▶ Exercise goal
Select the lines below containing the word "shelving".

Top of Supplied material

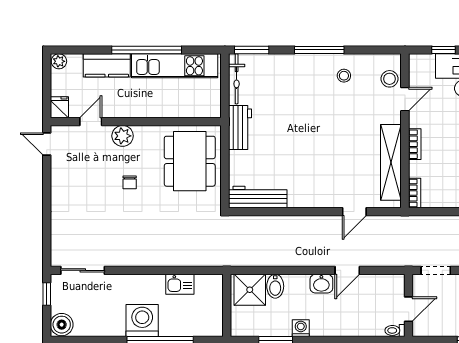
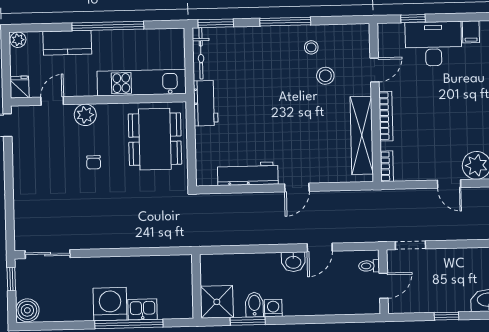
kitchen unit: (175, 66) -> (142, 83), moved, turned 180
stool: (389, 79) -> (325, 76), moved
bookcase: (415, 144) -> (386, 116), width x1.56
workbench: (258, 197) -> (248, 174), moved
door: (354, 212) -> (297, 188), moved
kitchen sink: (180, 284) -> (143, 309), moved, turned 180
bidet: (275, 286) -> (254, 305), moved, turned 180
shower: (250, 290) -> (217, 302), moved
toilet: (395, 330) -> (369, 266), moved

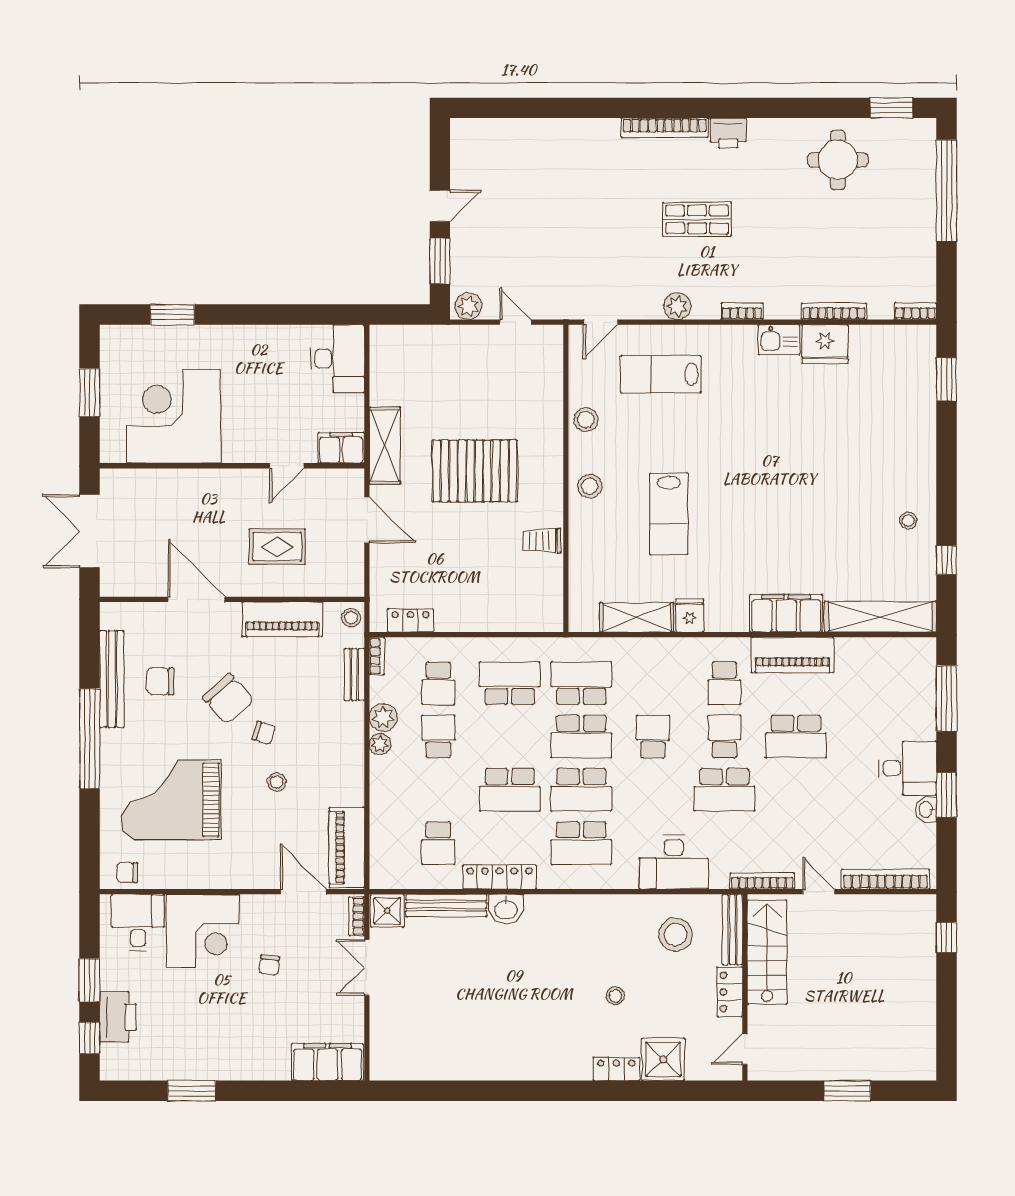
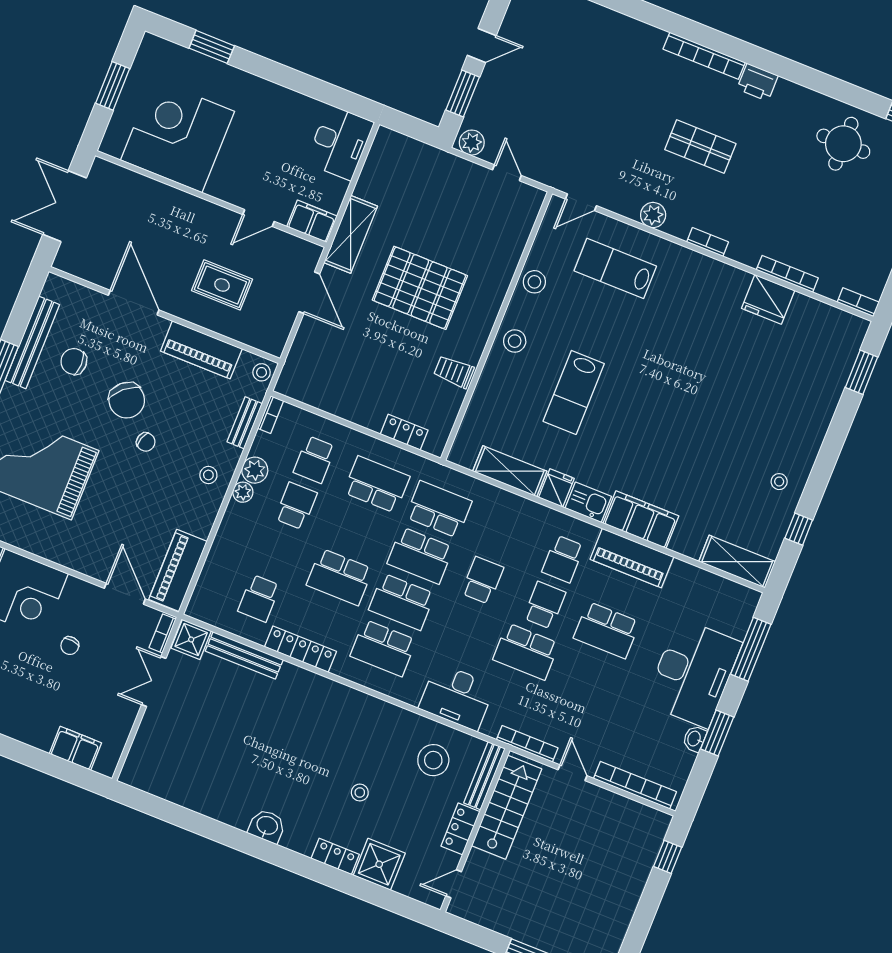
kitchen sink: (779, 340) -> (588, 502), moved, turned 180
shelving: (880, 617) -> (737, 562), width x0.68
locker: (410, 620) -> (404, 432), moved
desk: (908, 768) -> (693, 673), width x1.87, depth x1.30
stool: (277, 782) -> (208, 475), moved
washbasin: (506, 909) -> (267, 826), moved, turned 180
filing cabinet: (327, 1062) -> (75, 748), width x0.67, depth x0.86

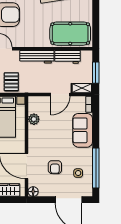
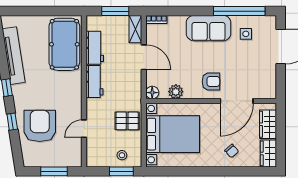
workbench: (37, 57) -> (95, 82), width x0.73
sofa: (83, 130) -> (209, 28), moved
armchair: (55, 167) -> (211, 81), moved
floor lamp: (33, 192) -> (152, 93), moved

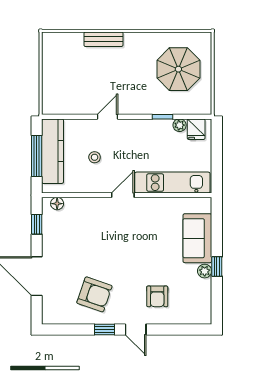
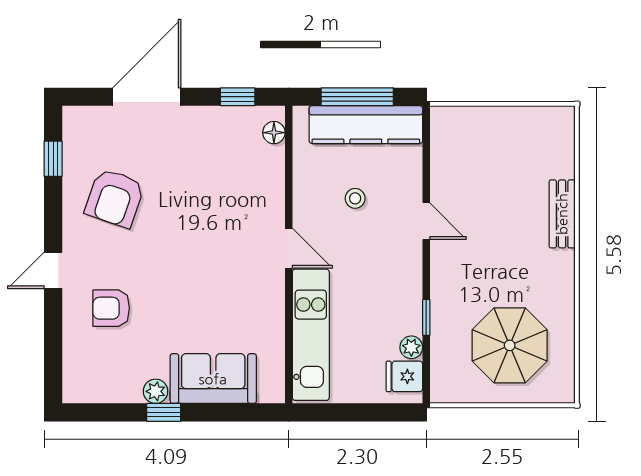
window: (105, 329) -> (53, 159), moved

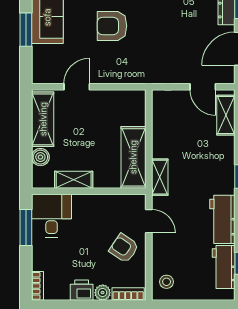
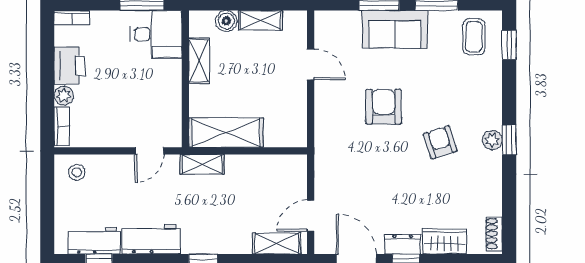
shelving: (43, 119) -> (261, 20), width x0.67, depth x0.75
armchair: (124, 248) -> (117, 121), removed
printer: (82, 290) -> (70, 65), width x1.36, depth x1.24

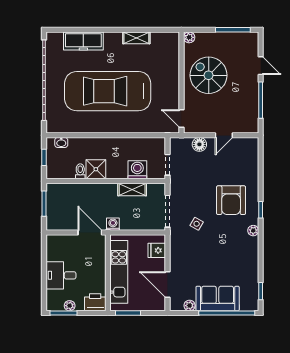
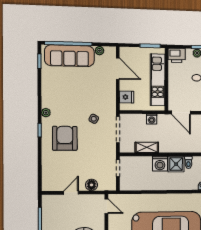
washing machine: (137, 170) -> (160, 164), moved
washing machine: (113, 224) -> (152, 119), moved
sofa: (218, 299) -> (69, 56), width x1.36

Bottom of Supplied material

▶ Response
shelving: (880, 617) -> (737, 562), width x0.68
shelving: (43, 119) -> (261, 20), width x0.67, depth x0.75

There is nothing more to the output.